___ Records for this exercise ___

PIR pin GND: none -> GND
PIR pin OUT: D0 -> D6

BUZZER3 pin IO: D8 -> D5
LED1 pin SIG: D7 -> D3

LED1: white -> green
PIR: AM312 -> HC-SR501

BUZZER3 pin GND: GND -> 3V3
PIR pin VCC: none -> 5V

___
___ Records for this exercise ___

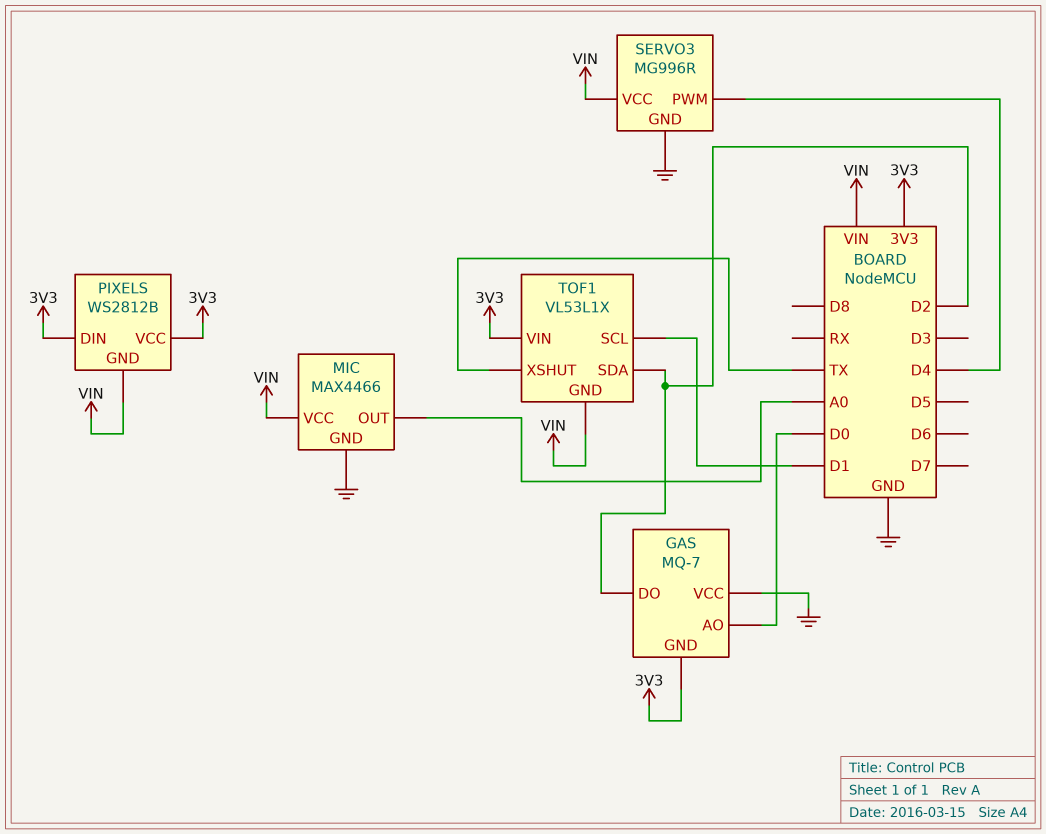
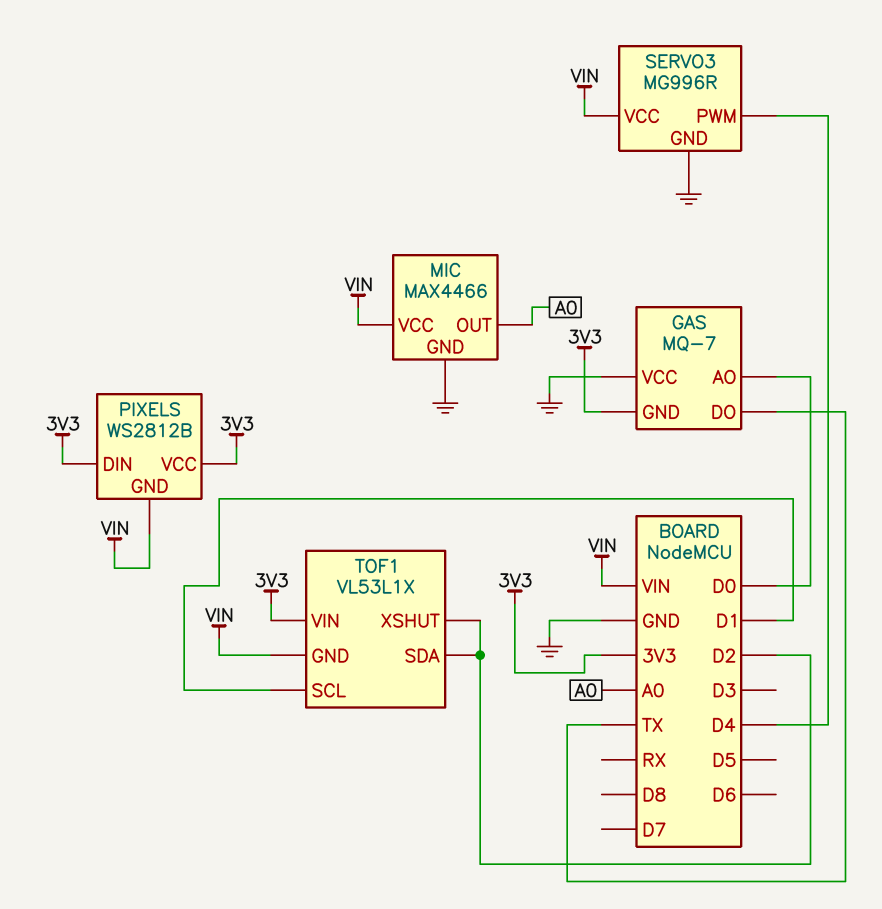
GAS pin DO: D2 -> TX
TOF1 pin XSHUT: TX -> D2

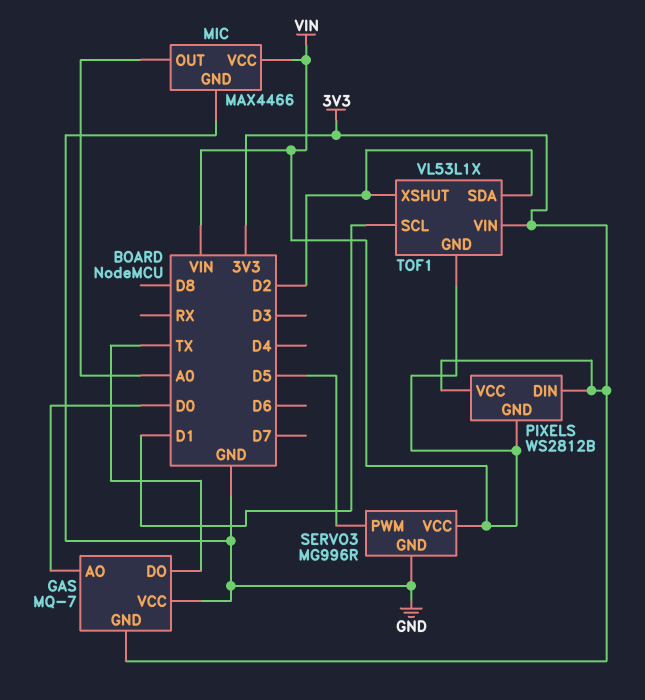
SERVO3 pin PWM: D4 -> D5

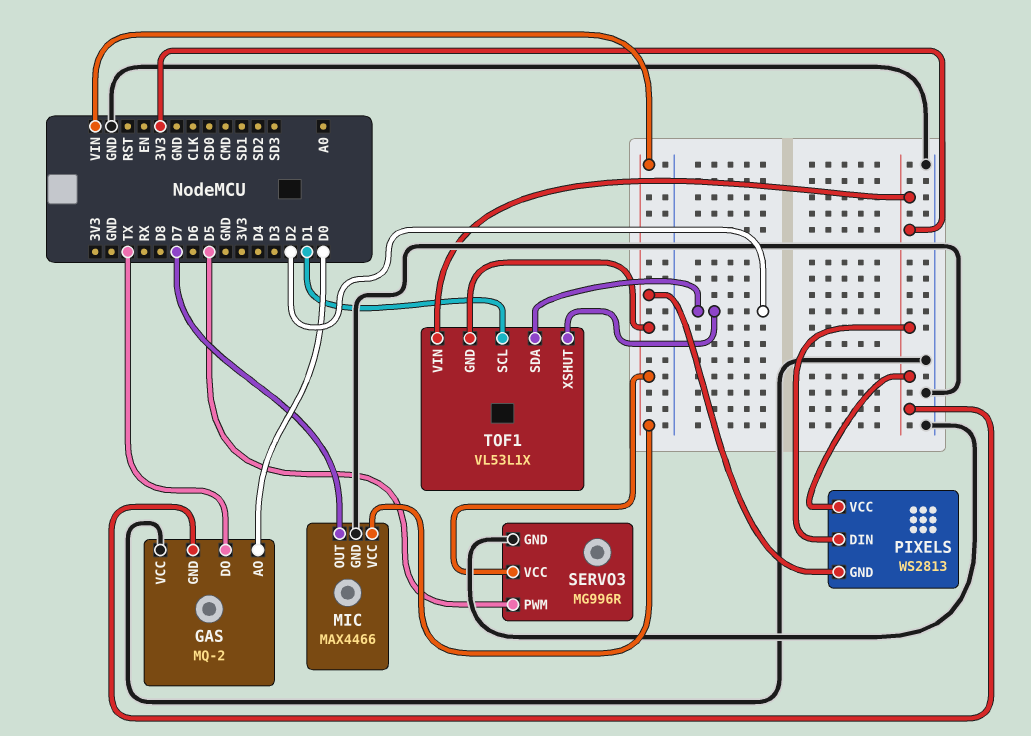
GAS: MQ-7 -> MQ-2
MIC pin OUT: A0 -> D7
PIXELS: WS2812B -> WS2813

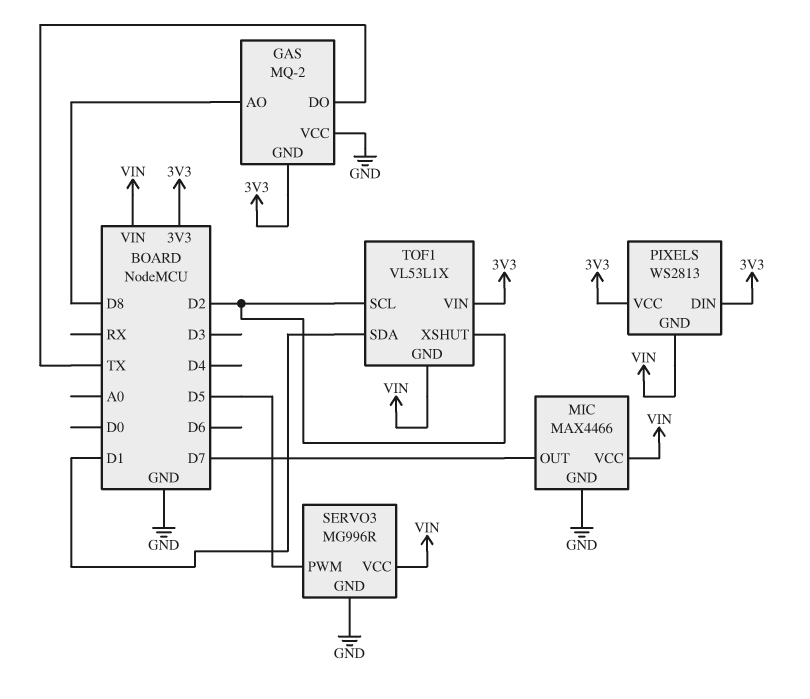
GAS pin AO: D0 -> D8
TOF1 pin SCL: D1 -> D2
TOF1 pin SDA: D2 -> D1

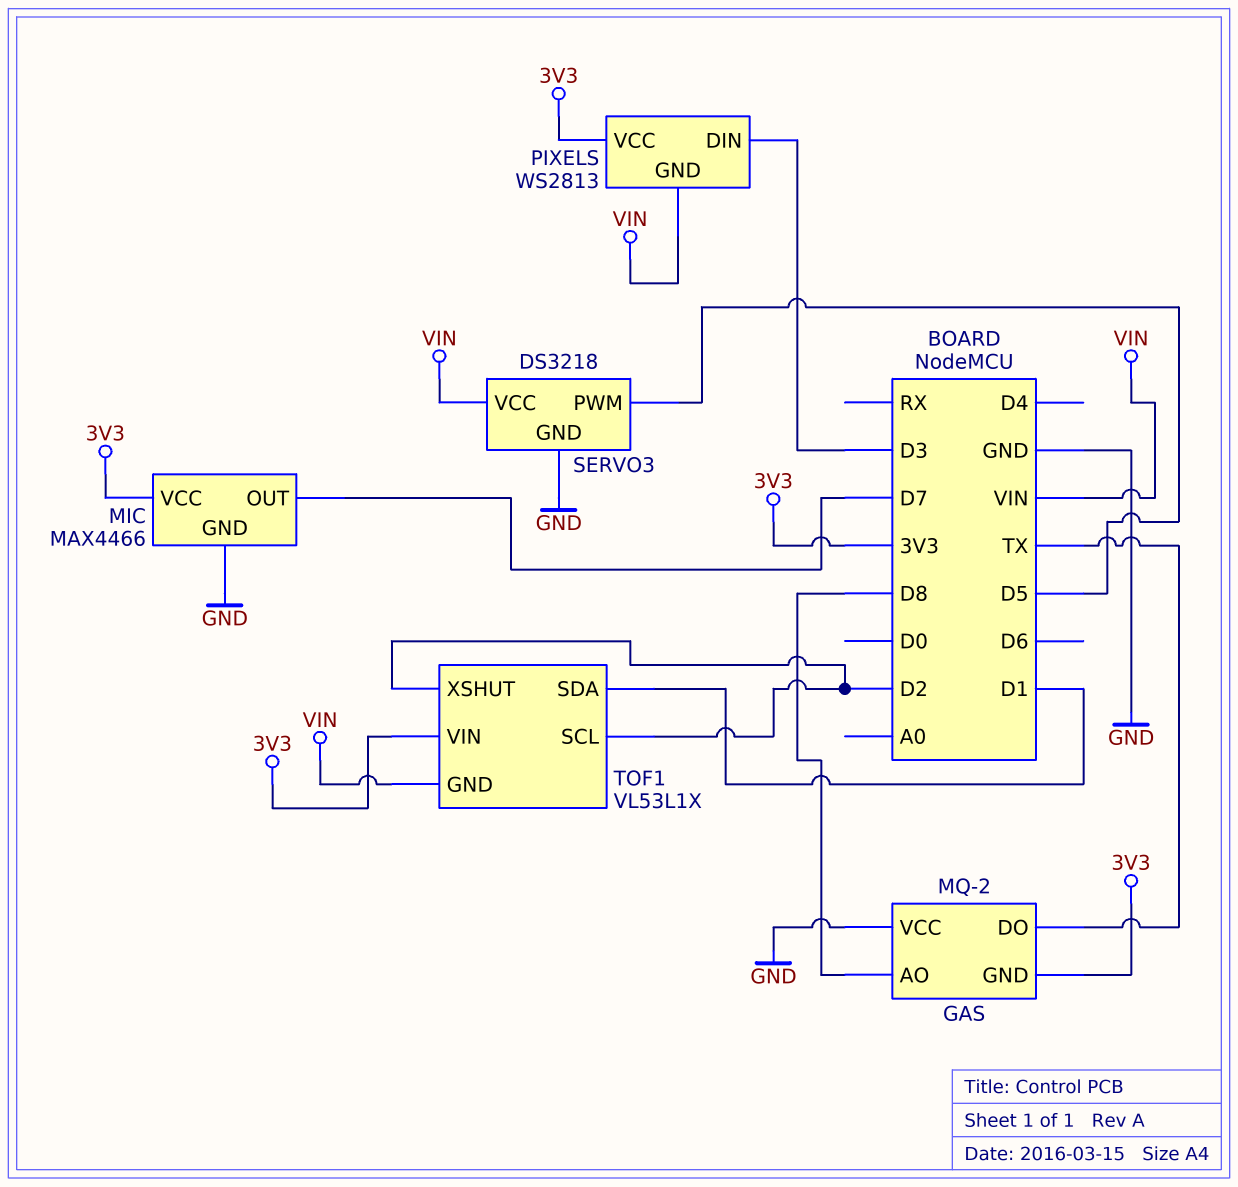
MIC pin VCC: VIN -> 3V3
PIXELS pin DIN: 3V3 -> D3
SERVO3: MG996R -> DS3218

___

The problem
Going back to the entries above, set down exactly the lines that begin at the one with "LED1: white -> green" and end at the one with "PIR pin VCC: none -> 5V", both included, and nothing else.

Solution to this task
LED1: white -> green
PIR: AM312 -> HC-SR501

BUZZER3 pin GND: GND -> 3V3
PIR pin VCC: none -> 5V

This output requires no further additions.